- [CHALLENGE]: Rewrite the items below with every "screenshot" changed to "screen capture" and everything else left as it is. Leave the pictures out of your answer.

+++

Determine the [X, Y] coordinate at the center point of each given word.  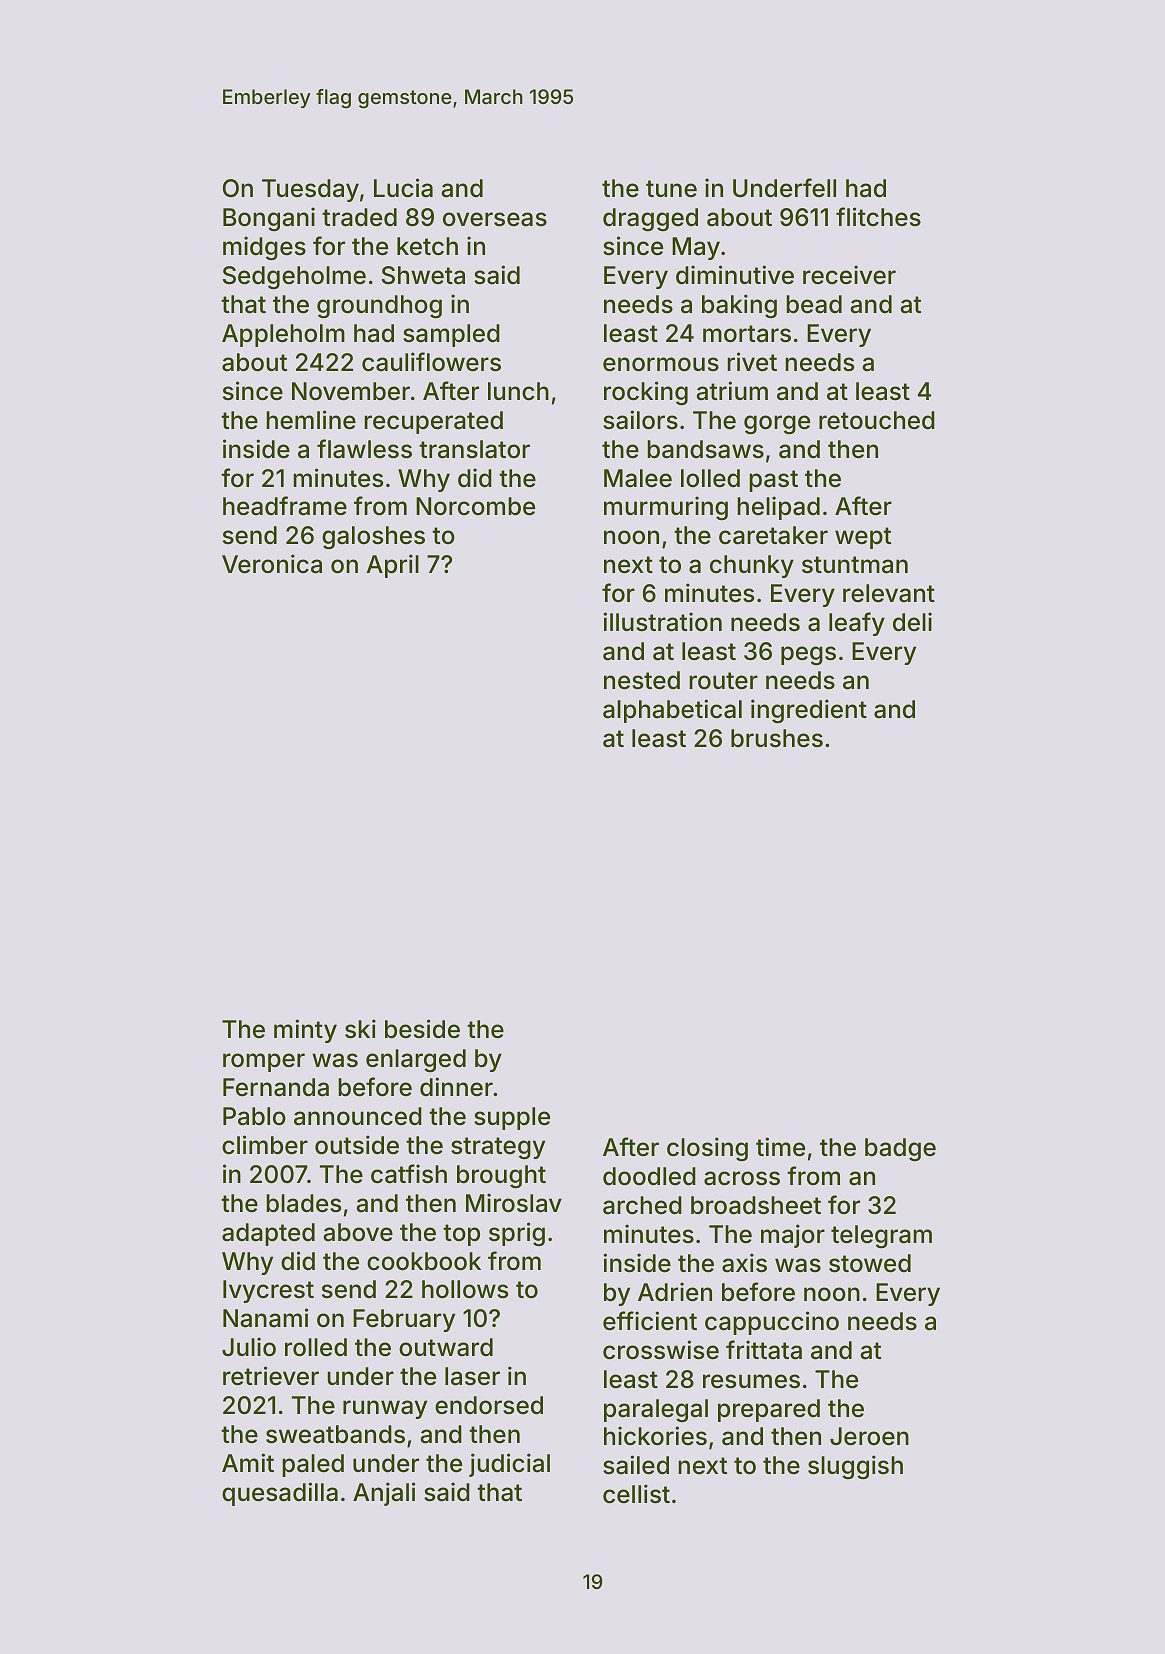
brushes [777, 738]
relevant [889, 593]
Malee [638, 478]
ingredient [809, 711]
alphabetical [672, 711]
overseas [495, 219]
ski [360, 1029]
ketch [427, 246]
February [404, 1320]
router [723, 681]
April [393, 566]
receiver [849, 275]
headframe [285, 506]
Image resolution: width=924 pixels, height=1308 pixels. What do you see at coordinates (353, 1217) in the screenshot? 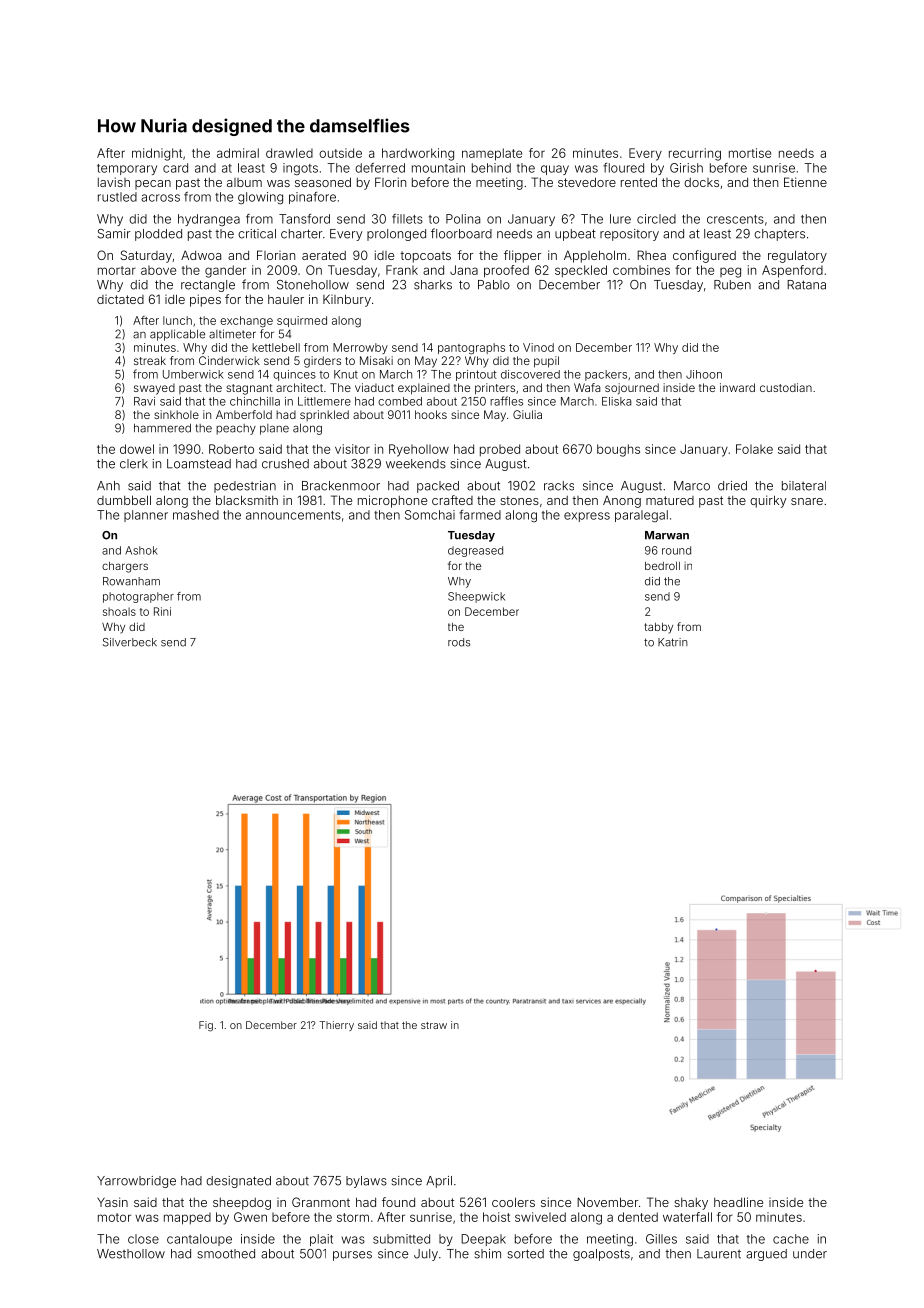
I see `storm` at bounding box center [353, 1217].
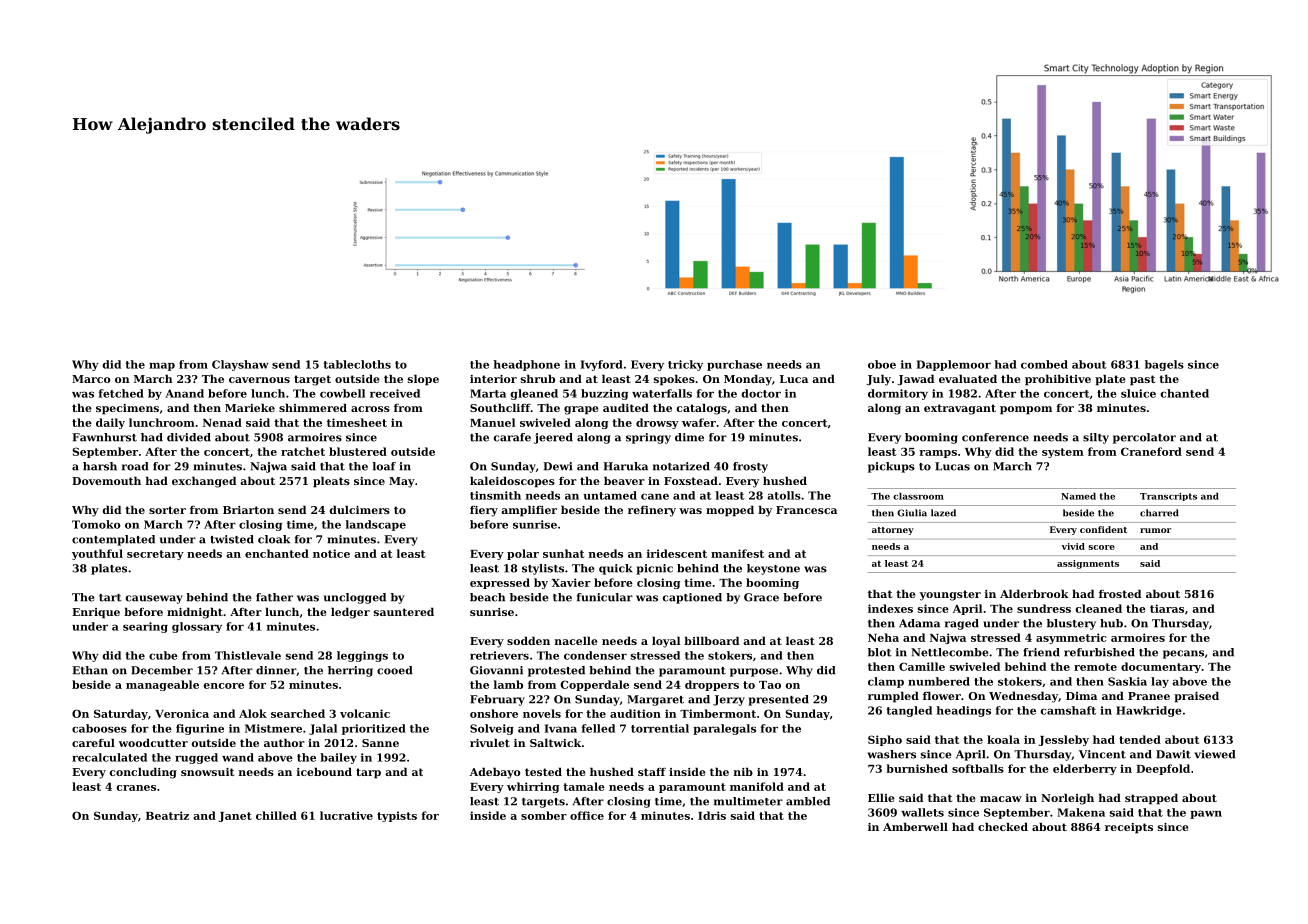 The image size is (1308, 924). I want to click on map, so click(162, 366).
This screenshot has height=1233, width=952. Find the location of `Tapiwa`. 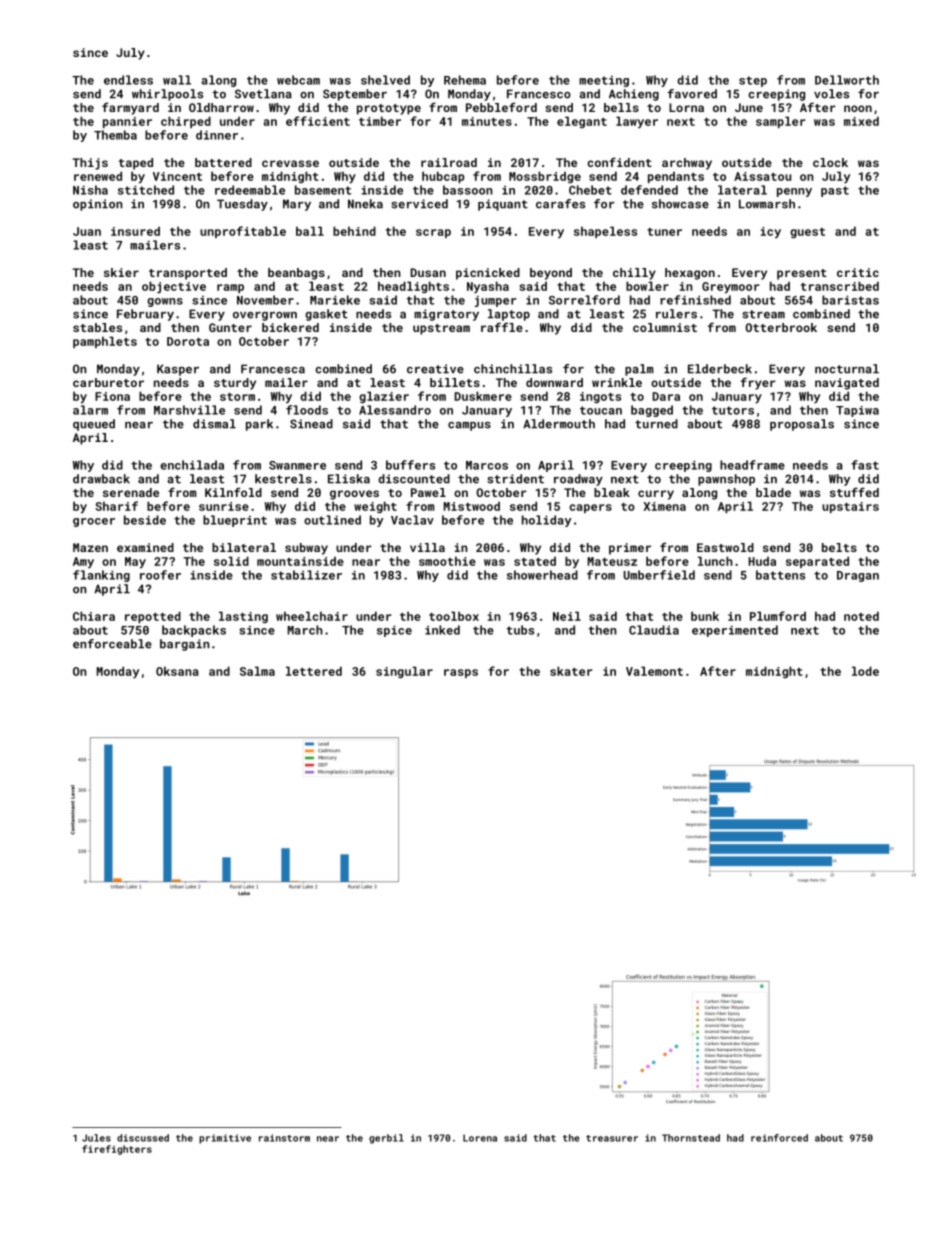

Tapiwa is located at coordinates (857, 411).
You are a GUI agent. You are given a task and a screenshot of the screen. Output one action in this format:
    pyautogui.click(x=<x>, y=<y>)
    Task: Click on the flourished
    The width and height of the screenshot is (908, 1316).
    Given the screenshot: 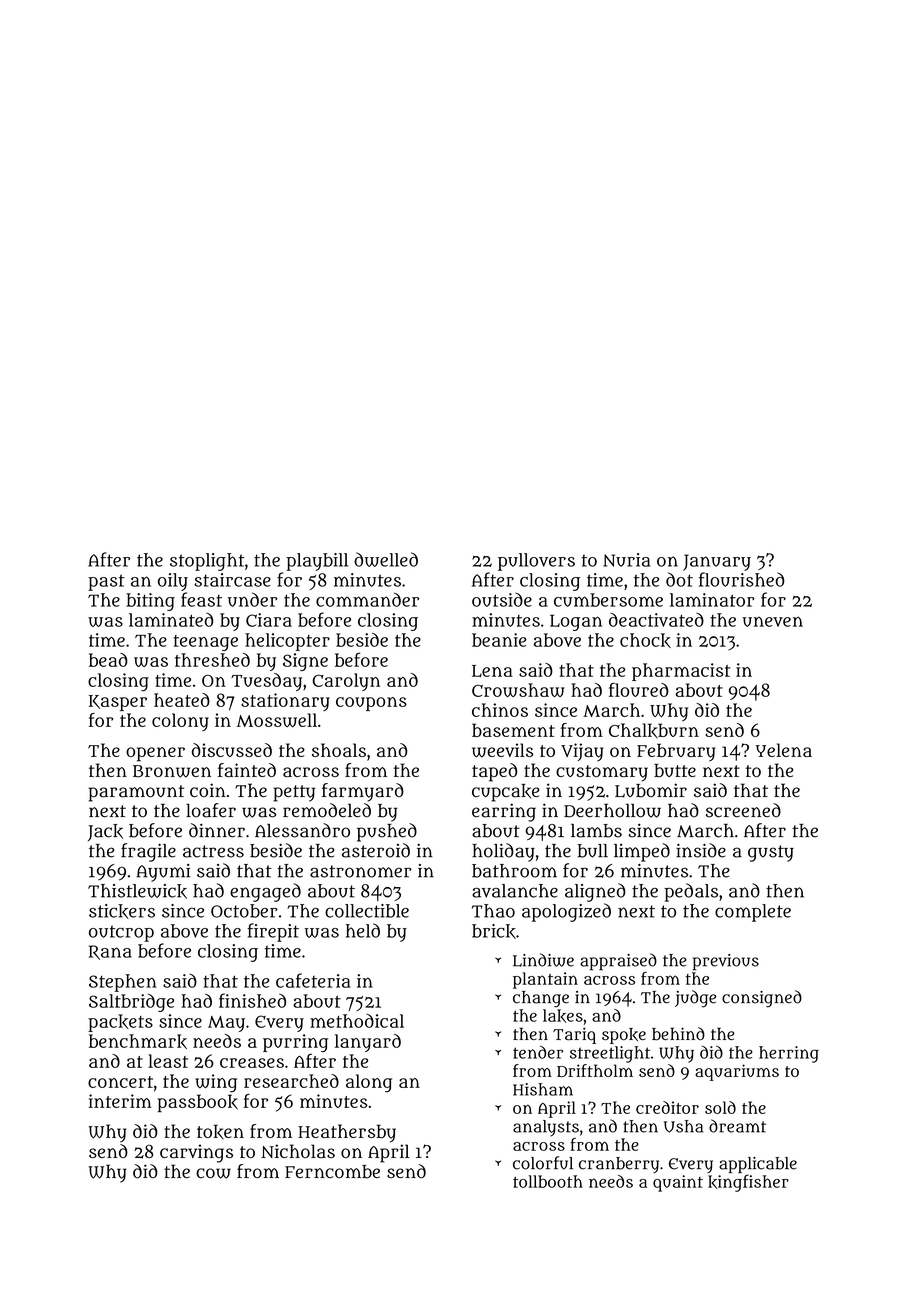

+++

- [RESULT OF THIS EXERCISE]:
Determine the [X, Y] coordinate at the center point of each given word.  
brushes [777, 738]
relevant [889, 593]
Malee [638, 478]
ingredient [809, 711]
alphabetical [672, 711]
overseas [495, 219]
ski [360, 1029]
ketch [427, 246]
February [404, 1320]
router [723, 681]
April [393, 566]
receiver [849, 275]
headframe [285, 506]
Image resolution: width=924 pixels, height=1308 pixels. What do you see at coordinates (353, 1217) in the screen capture? 
I see `storm` at bounding box center [353, 1217].
 The image size is (1308, 924). I want to click on map, so click(162, 366).
This screen capture has height=1233, width=952. Find the location of `Tapiwa`. 

Tapiwa is located at coordinates (857, 411).
You are a GUI agent. You are given a task and a screen capture of the screen. Output one action in this format:
    pyautogui.click(x=<x>, y=<y>)
    Task: Click on the flourished
    The width and height of the screen capture is (908, 1316).
    Given the screen capture: 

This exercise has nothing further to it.